[Object tracking records]
= = = = = = =

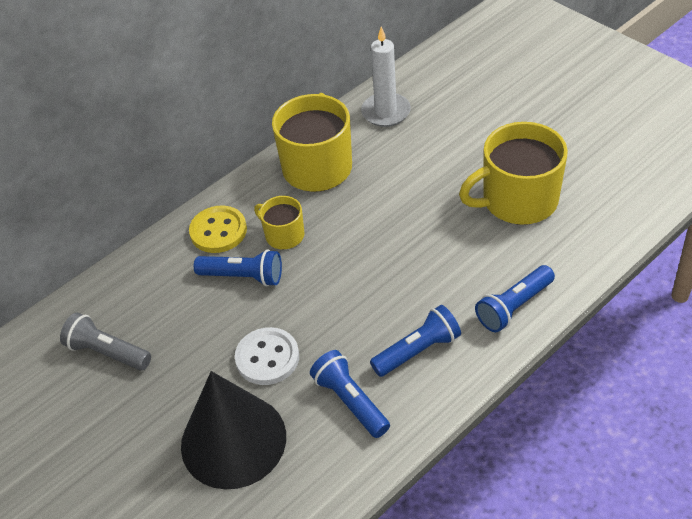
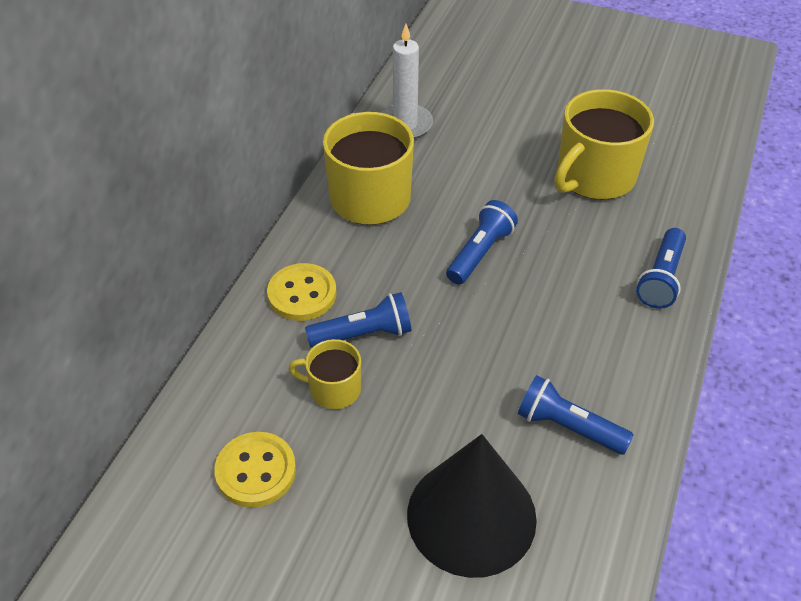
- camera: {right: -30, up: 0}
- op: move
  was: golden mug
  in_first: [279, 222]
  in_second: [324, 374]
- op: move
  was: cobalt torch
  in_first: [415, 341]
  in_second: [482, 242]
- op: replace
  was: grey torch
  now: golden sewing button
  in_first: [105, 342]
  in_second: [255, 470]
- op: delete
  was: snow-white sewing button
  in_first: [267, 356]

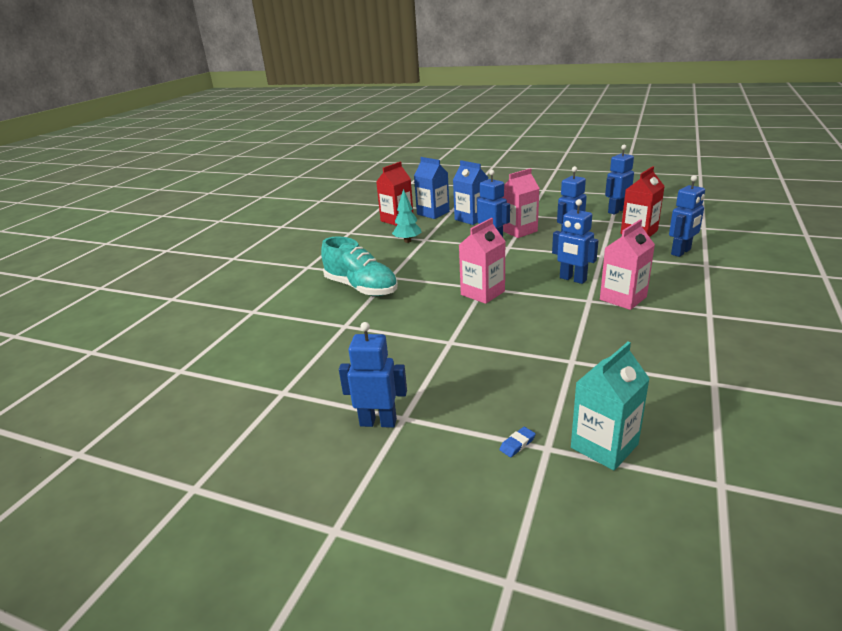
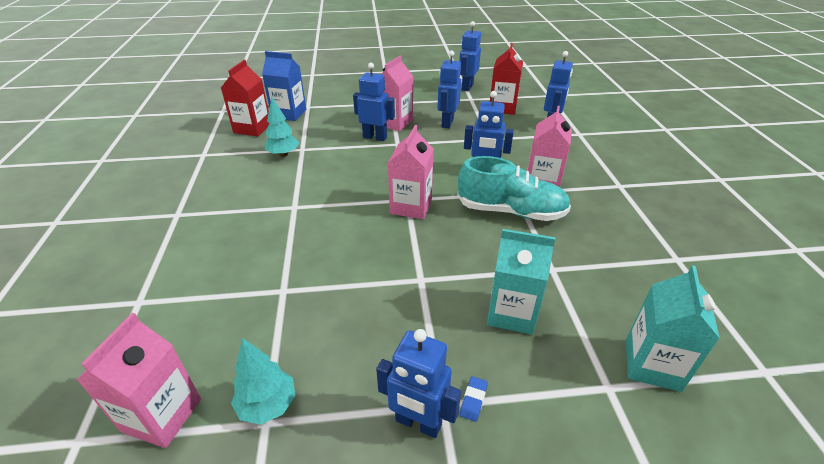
- camera: {right: -30, up: 10}
- op: delete
  was: cobalt carton
  in_first: [470, 192]
- op: move
  was: turquoise sneaker
  in_first: [359, 266]
  in_second: [514, 188]
- op: rotate
  was: cobalt robot figure
  in_first: [373, 375]
  in_second: [418, 383]
  clockwise: -135
- op: move
  was: cobalt pencil eraser
  in_first: [517, 442]
  in_second: [474, 399]
- op: insert
  now: turquoise carton
  in_second: [521, 282]
- op: insert
  now: rose-pink carton
  in_second: [139, 380]
- op: insert
  now: turquoise tree
  in_second: [263, 381]

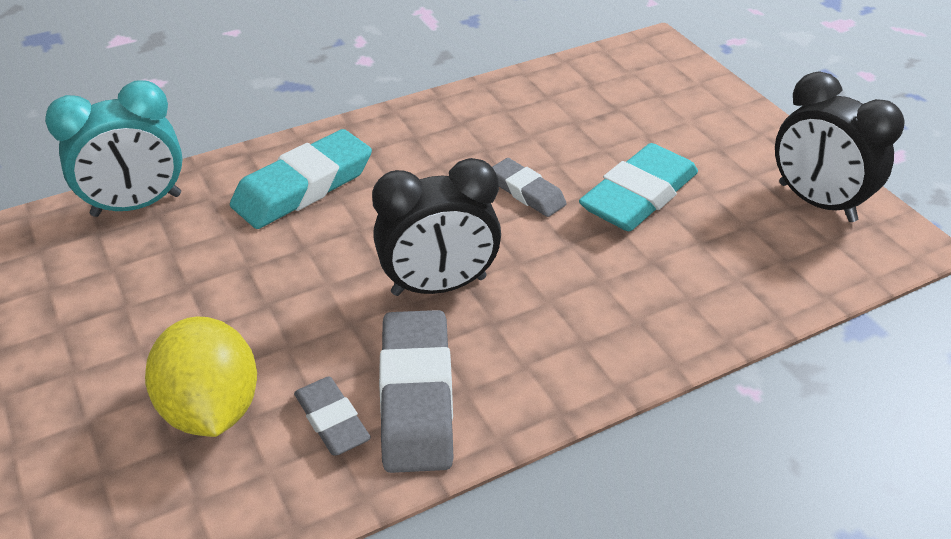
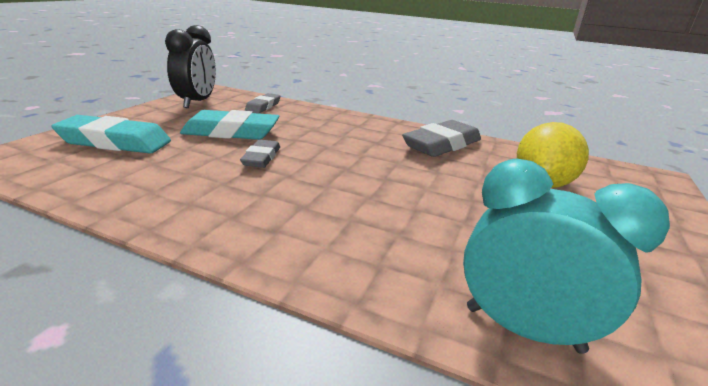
- camera: {right: -130, up: -15}
- op: move
  was: turquoise pencil eraser
  in_first: [301, 179]
  in_second: [111, 134]
- op: delete
  was: ebony alarm clock
  in_first: [436, 227]
- op: move
  was: grey pencil eraser
  in_first: [332, 416]
  in_second: [262, 103]

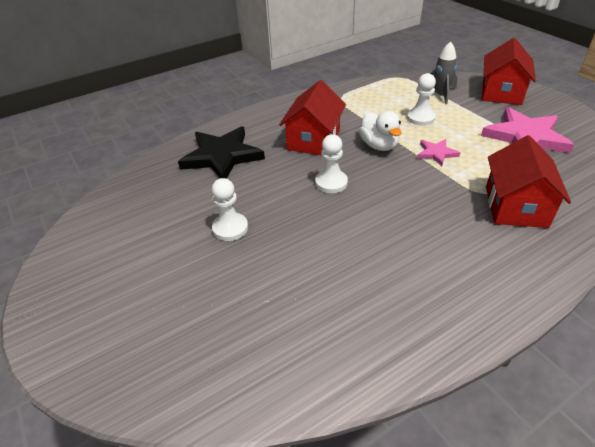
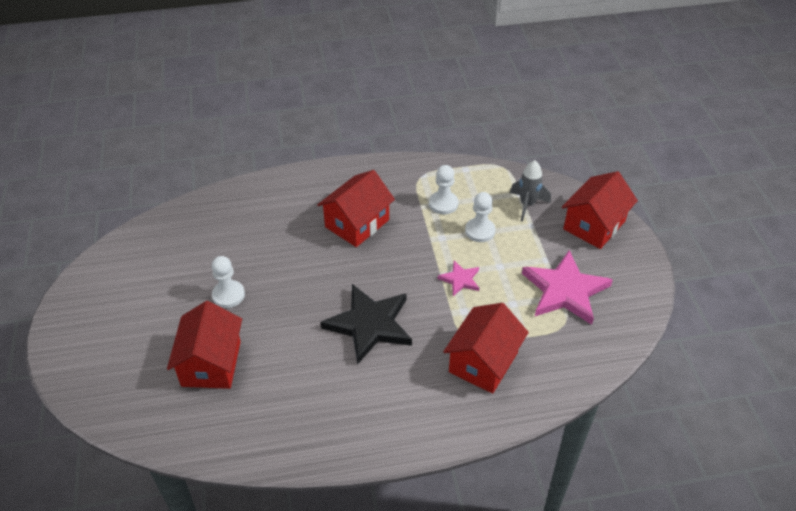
- camera: {right: 20, up: 5}
- op: delete
  was: snow-white duck
  in_first: [380, 131]
- op: move
  was: ebony five-pointed star
  in_first: [221, 152]
  in_second: [366, 324]
- op: move
  was: snow-white game pawn
  in_first: [331, 163]
  in_second: [443, 189]
- op: insert
  now: scarlet cottage
  in_second: [204, 345]

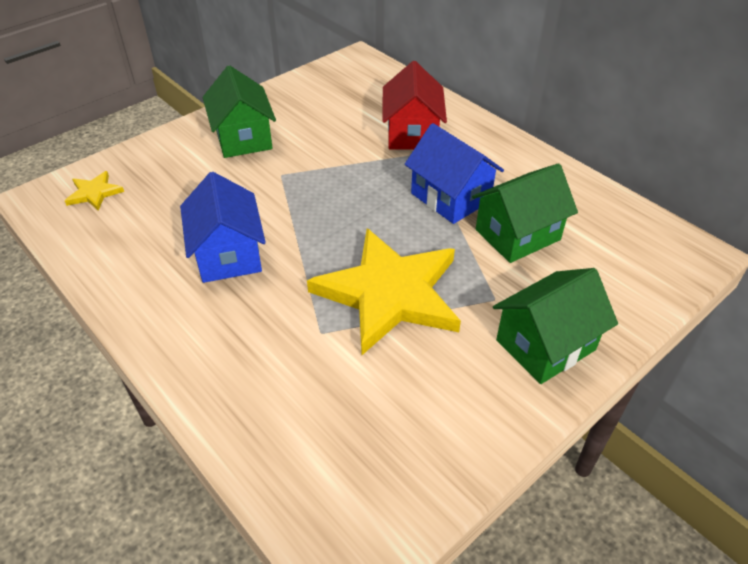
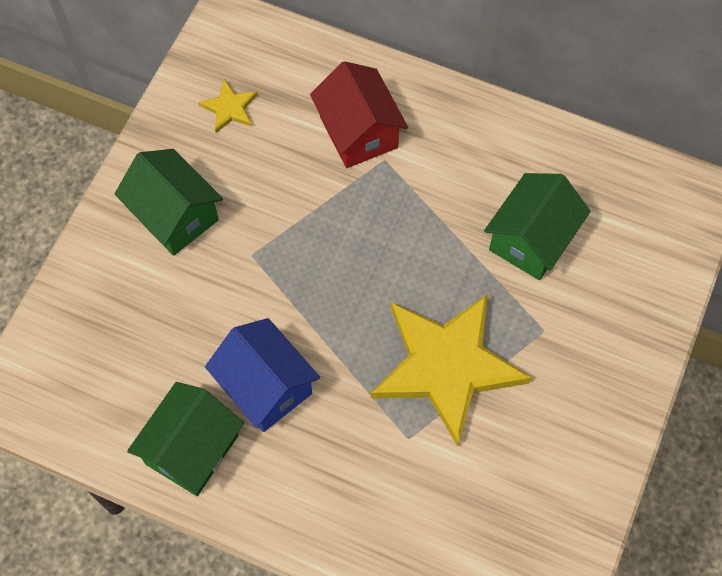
- camera: {right: -25, up: 20}
- op: delete
  was: cobalt cottage
  in_first: [454, 173]
- op: move
  was: golden five-pointed star
  in_first: [94, 191]
  in_second: [228, 106]
- op: move
  was: green cottage
  in_first: [555, 326]
  in_second: [185, 439]

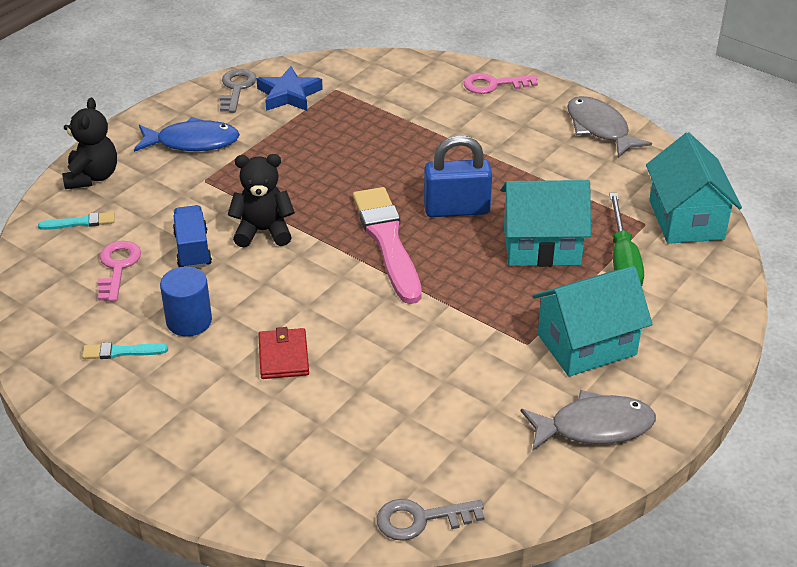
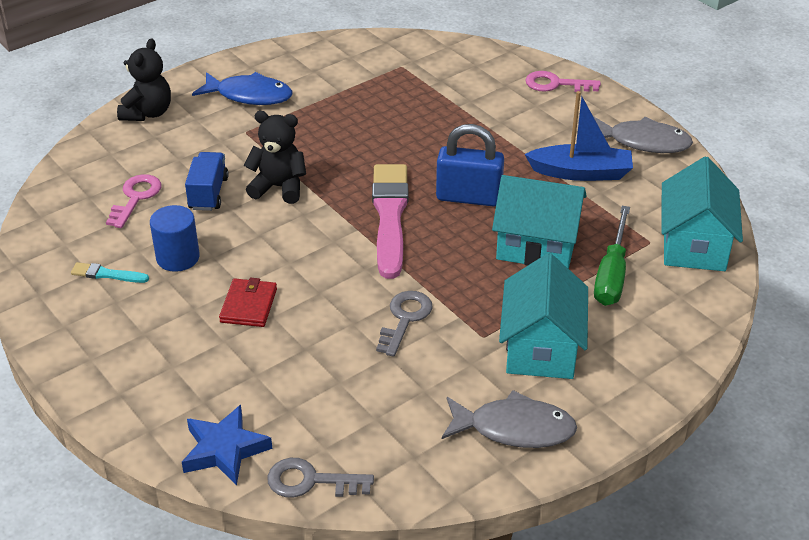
- camera: {right: 15, up: 0}
- op: move
  was: cobalt five-pointed star
  in_first: [289, 88]
  in_second: [227, 445]
- op: move
  was: grey key
  in_first: [238, 91]
  in_second: [404, 324]
- op: rotate
  was: grey toy fish
  in_first: [609, 127]
  in_second: [643, 134]
  clockwise: 120
- op: delete
  was: turquoise brush
  in_first: [76, 221]
- op: rotate
  was: turquoise cottage
  in_first: [592, 321]
  in_second: [543, 316]
  clockwise: -75
- op: insert
  now: cobalt toy boat
  in_second: [578, 136]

= = = = = = =

§ **WORK INSTRUCTIONS**:
Each entry above must be set down word for word; none of its pictures belong in the copy.

§ **YOUR RESPONSE**:
- camera: {right: -30, up: 0}
- op: move
  was: golden mug
  in_first: [279, 222]
  in_second: [324, 374]
- op: move
  was: cobalt torch
  in_first: [415, 341]
  in_second: [482, 242]
- op: replace
  was: grey torch
  now: golden sewing button
  in_first: [105, 342]
  in_second: [255, 470]
- op: delete
  was: snow-white sewing button
  in_first: [267, 356]

- camera: {right: -30, up: 10}
- op: delete
  was: cobalt carton
  in_first: [470, 192]
- op: move
  was: turquoise sneaker
  in_first: [359, 266]
  in_second: [514, 188]
- op: rotate
  was: cobalt robot figure
  in_first: [373, 375]
  in_second: [418, 383]
  clockwise: -135
- op: move
  was: cobalt pencil eraser
  in_first: [517, 442]
  in_second: [474, 399]
- op: insert
  now: turquoise carton
  in_second: [521, 282]
- op: insert
  now: rose-pink carton
  in_second: [139, 380]
- op: insert
  now: turquoise tree
  in_second: [263, 381]

- camera: {right: -130, up: -15}
- op: move
  was: turquoise pencil eraser
  in_first: [301, 179]
  in_second: [111, 134]
- op: delete
  was: ebony alarm clock
  in_first: [436, 227]
- op: move
  was: grey pencil eraser
  in_first: [332, 416]
  in_second: [262, 103]

- camera: {right: 20, up: 5}
- op: delete
  was: snow-white duck
  in_first: [380, 131]
- op: move
  was: ebony five-pointed star
  in_first: [221, 152]
  in_second: [366, 324]
- op: move
  was: snow-white game pawn
  in_first: [331, 163]
  in_second: [443, 189]
- op: insert
  now: scarlet cottage
  in_second: [204, 345]

- camera: {right: -25, up: 20}
- op: delete
  was: cobalt cottage
  in_first: [454, 173]
- op: move
  was: golden five-pointed star
  in_first: [94, 191]
  in_second: [228, 106]
- op: move
  was: green cottage
  in_first: [555, 326]
  in_second: [185, 439]

- camera: {right: 15, up: 0}
- op: move
  was: cobalt five-pointed star
  in_first: [289, 88]
  in_second: [227, 445]
- op: move
  was: grey key
  in_first: [238, 91]
  in_second: [404, 324]
- op: rotate
  was: grey toy fish
  in_first: [609, 127]
  in_second: [643, 134]
  clockwise: 120
- op: delete
  was: turquoise brush
  in_first: [76, 221]
- op: rotate
  was: turquoise cottage
  in_first: [592, 321]
  in_second: [543, 316]
  clockwise: -75
- op: insert
  now: cobalt toy boat
  in_second: [578, 136]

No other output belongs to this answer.